__SET EXERCISE__: Please copy the entries word for word, starting at the beginning and ending with the line that contains "r8 aes''8 r4", both ends included. Leave the pictures out.

## Start PROVIDED DATA

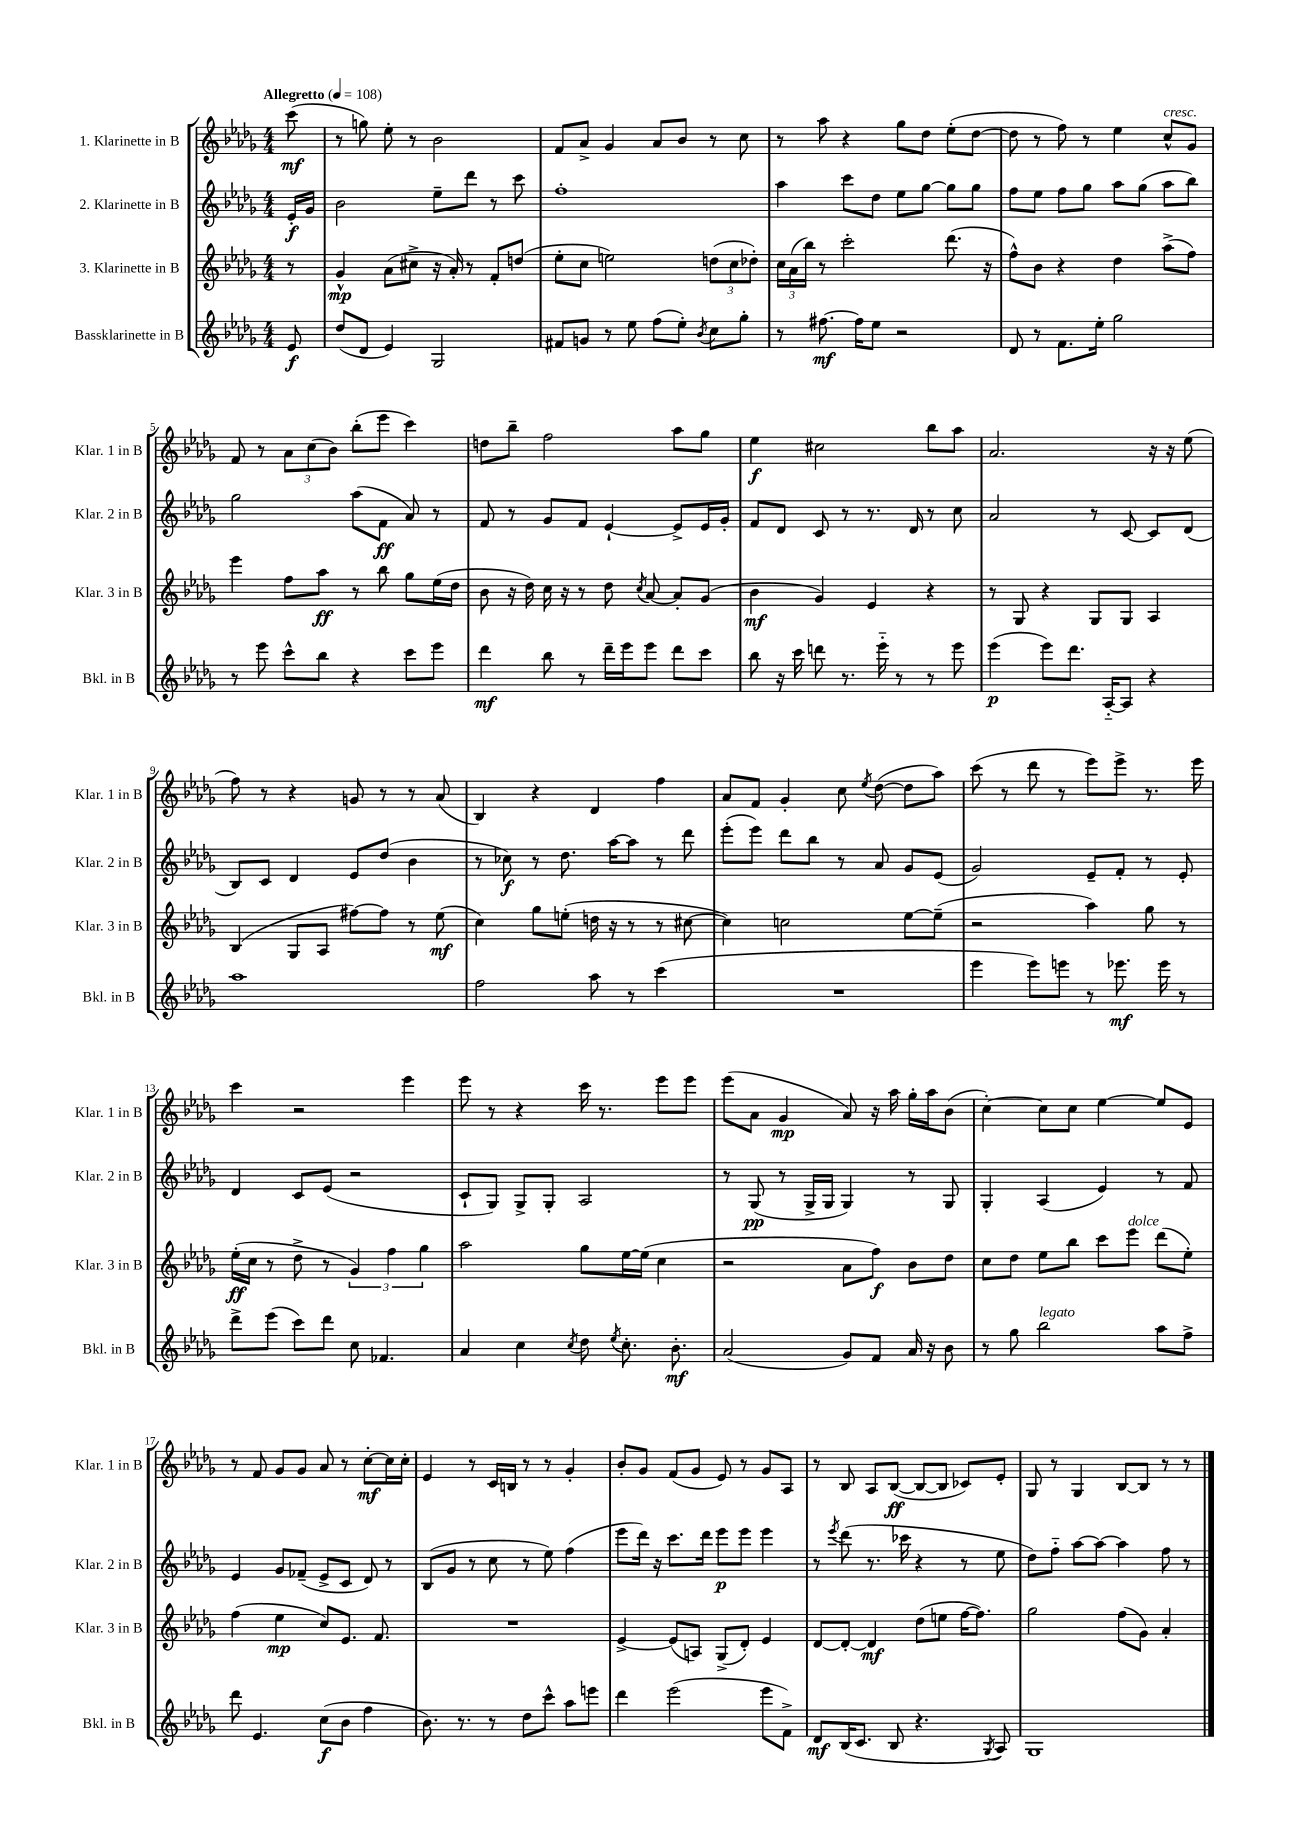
<<
\new StaffGroup <<
\new Staff = "s0" \with { instrumentName = "1. Klarinette in B" shortInstrumentName = "Klar. 1 in B" } {
    \clef treble \key des \major \numericTimeSignature \time 4/4 \partial 8 \tempo "Allegretto" 4 = 108
    \autoBeamOff c'''8\mf( |
    r8 g''8) ees''8-. r8 bes'2 |
    f'8[ aes'8]-> ges'4 aes'8[ bes'8] r8 c''8 |
    r8 aes''8 r4 ges''8[ des''8] ees''8[-.( des''8]~ |
    des''8 r8 f''8) r8 ees''4 c''8[-^^\markup { \italic "cresc." } ges'8] |
    f'8 r8 \tuplet 3/2 { aes'8[ c''8( bes'8]) } bes''8[-.( ees'''8] c'''4) |
    d''8[ bes''8]-- f''2 aes''8[ ges''8] |
    ees''4\f cis''2 bes''8[ aes''8] |
    aes'2. r16 r16 ees''8( |
    f''8) r8 r4 g'8 r8 r8 aes'8( |
    bes4) r4 des'4 f''4 |
    aes'8[ f'8] ges'4-. c''8 \acciaccatura { ees''8 } des''8~( des''8[ aes''8]) |
    c'''8( r8 des'''8 r8 ees'''8[) ees'''8]-> r8. ees'''16 |
    c'''4 r2 ees'''4 |
    ees'''8 r8 r4 c'''16 r8. ees'''8[ ees'''8] |
    ees'''8[( aes'8] ges'4\mp aes'8) r16 aes''16 ges''16[-. aes''16 bes'8]( |
    c''4~-.) c''8[ c''8] ees''4~ ees''8[ ees'8] |
    r8 f'8 ges'8[ ges'8] aes'8 r8 c''8[~-.\mf c''16 c''16]-. |
    ees'4 r8 c'16[ b16] r8 r8 ges'4-. |
    bes'8[-. ges'8] f'8[( ges'8] ees'8) r8 ges'8[ aes8] |
    r8 bes8 aes8[ bes8]~\ff( bes8[~ bes8] ces'8[) ees'8]-. |
    ges8 r8 ges4 bes8[~ bes8] r8 r8 \bar "|." |
}
\new Staff = "s1" \with { instrumentName = "2. Klarinette in B" shortInstrumentName = "Klar. 2 in B" } {
    \clef treble \key des \major \numericTimeSignature \time 4/4 \partial 8
    \autoBeamOff ees'16[-.\f ges'16] |
    bes'2 ees''8[-- des'''8] r8 c'''8 |
    f''1-. |
    aes''4 c'''8[ des''8] ees''8[ ges''8]~ ges''8[ ges''8] |
    f''8[ ees''8] f''8[ ges''8] aes''8[ ges''8]( aes''8[ bes''8]) |
    ges''2 aes''8[( f'8]\ff aes'8) r8 |
    f'8 r8 ges'8[ f'8] ees'4~-! ees'8[-> ees'16 ges'16]-. |
    f'8[ des'8] c'8 r8 r8. des'16 r8 c''8 |
    aes'2 r8 c'8~ c'8[ des'8]( |
    bes8[) c'8] des'4 ees'8[ des''8]( bes'4 |
    r8 ces''8\f) r8 des''8. aes''16[~ aes''8] r8 des'''8 |
    ees'''8[-.( ees'''8]) des'''8[ bes''8] r8 aes'8 ges'8[ ees'8]( |
    ges'2) ees'8[-- f'8]-. r8 ees'8-. |
    des'4 c'8[ ees'8]( r2 |
    c'8[-! ges8]) ges8[-> ges8]-. aes2 |
    r8 ges8\pp( r8 ges16[-> ges16] ges4) r8 ges8 |
    ges4-. aes4( ees'4) r8 f'8 |
    ees'4 ges'8[ fes'8]--( ees'8[-> c'8] des'8) r8 |
    bes8[( ges'8] r8 c''8 r8 ees''8) f''4( |
    ees'''8[ des'''16]) r16 c'''8.[ des'''16] ees'''8[\p ees'''8] ees'''4 |
    r8 \acciaccatura { ees'''8 } des'''8( r8. ces'''16 r4 r8 ees''8 |
    des''8[) f''8]-_ aes''8[~ aes''8]~ aes''4 f''8 r8 \bar "|." |
}
\new Staff = "s2" \with { instrumentName = "3. Klarinette in B" shortInstrumentName = "Klar. 3 in B" } {
    \clef treble \key des \major \numericTimeSignature \time 4/4 \partial 8
    \autoBeamOff r8 |
    ges'4-^\mp aes'8[( cis''8]-> r16 aes'16-.) r8 f'8[-. d''8]( |
    ees''8[-. c''8] e''2) \tuplet 3/2 { d''8[( c''8 des''8]-.) } |
    \tuplet 3/2 { c''16[ aes'16( bes''16]) } r8 c'''2-. des'''8.( r16 |
    f''8[-^) bes'8] r4 des''4 aes''8[->( f''8]) |
    ees'''4 f''8[ aes''8]\ff r8 bes''8 ges''8[ ees''16( des''16] |
    bes'8 r16 des''16) c''16 r16 r8 des''8 \acciaccatura { c''8 } aes'8~ aes'8[-. ges'8]( |
    bes'4\mf ges'4) ees'4 r4 |
    r8 ges8 r4 ges8[ ges8] aes4 |
    bes4( ges8[ aes8] fis''8[~) fis''8] r8 ees''8\mf( |
    c''4) ges''8[ e''8]-.( d''16 r16 r8 r8 cis''8~ |
    cis''4) c''2 ees''8[~ ees''8]--( |
    r2 aes''4) ges''8 r8 |
    ees''16[-.\ff( c''16] r8 des''8-> r8 \tuplet 3/2 { ges'4) f''4 ges''4 } |
    aes''2 ges''8[ ees''16~ ees''16]( c''4 |
    r2 aes'8[ f''8]\f) bes'8[ des''8] |
    c''8[ des''8] ees''8[ bes''8] c'''8[ ees'''8]^\markup { \italic "dolce" } des'''8[( ees''8]-.) |
    f''4( ees''4\mp c''8[) ees'8.] f'8. |
    R1 |
    ees'4~-> ees'8[( a8]) ges8[->( des'8]-.) ees'4 |
    des'8[~ des'8]~-. des'4\mf des''8[( e''8] f''16[~ f''8.]) |
    ges''2 f''8[( ges'8]) aes'4-. \bar "|." |
}
\new Staff = "s3" \with { instrumentName = "Bassklarinette in B" shortInstrumentName = "Bkl. in B" } {
    \clef treble \key des \major \numericTimeSignature \time 4/4 \partial 8
    \autoBeamOff ees'8\f |
    des''8[( des'8] ees'4) ges2 |
    fis'8[ g'8] r8 ees''8 f''8[( ees''8]-.) \acciaccatura { bes'8 } c''8[ ges''8]-. |
    r8 fis''8.~\mf fis''16[ ees''8] r2 |
    des'8 r8 f'8.[ ees''16]-. ges''2 |
    r8 ees'''8 c'''8[-^ bes''8] r4 c'''8[ ees'''8] |
    des'''4\mf bes''8 r8 des'''16[-- ees'''16 ees'''8] des'''8[ c'''8] |
    bes''8 r16 c'''16 d'''8 r8. ees'''16-_ r8 r8 ees'''8 |
    ees'''4\p( ees'''8[) des'''8.] aes16[~-_ aes8] r4 |
    aes''1 |
    f''2 aes''8 r8 c'''4( |
    R1 |
    ees'''4 ees'''8[) e'''8] r8 ees'''8.\mf ees'''16 r8 |
    des'''8[-> ees'''8]( c'''8[) des'''8] c''8 fes'4. |
    aes'4 c''4 \acciaccatura { c''8 } des''8 \acciaccatura { ees''8 } c''8.-. bes'8.-.\mf |
    aes'2( ges'8[) f'8] aes'16 r16 bes'8 |
    r8 ges''8 bes''2^\markup { \italic "legato" } aes''8[ f''8]-> |
    des'''8 ees'4. c''8[\f( bes'8] f''4 |
    bes'8.) r8. r8 des''8[ c'''8]-^ aes''8[ e'''8] |
    des'''4 ees'''2( ees'''8[ f'8]->) |
    des'8[\mf bes16( c'8.] bes8 r4. \acciaccatura { ges8 } aes8) |
    ges1 \bar "|." |
}
>>
>>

## End PROVIDED DATA

__THE SOLUTION__:
<<
\new StaffGroup <<
\new Staff = "s0" \with { instrumentName = "1. Klarinette in B" shortInstrumentName = "Klar. 1 in B" } {
    \clef treble \key des \major \numericTimeSignature \time 4/4 \partial 8 \tempo "Allegretto" 4 = 108
    \autoBeamOff c'''8\mf( |
    r8 g''8) ees''8-. r8 bes'2 |
    f'8[ aes'8]-> ges'4 aes'8[ bes'8] r8 c''8 |
    r8 aes''8 r4 ges''8[ des''8] ees''8[-.( des''8]~ |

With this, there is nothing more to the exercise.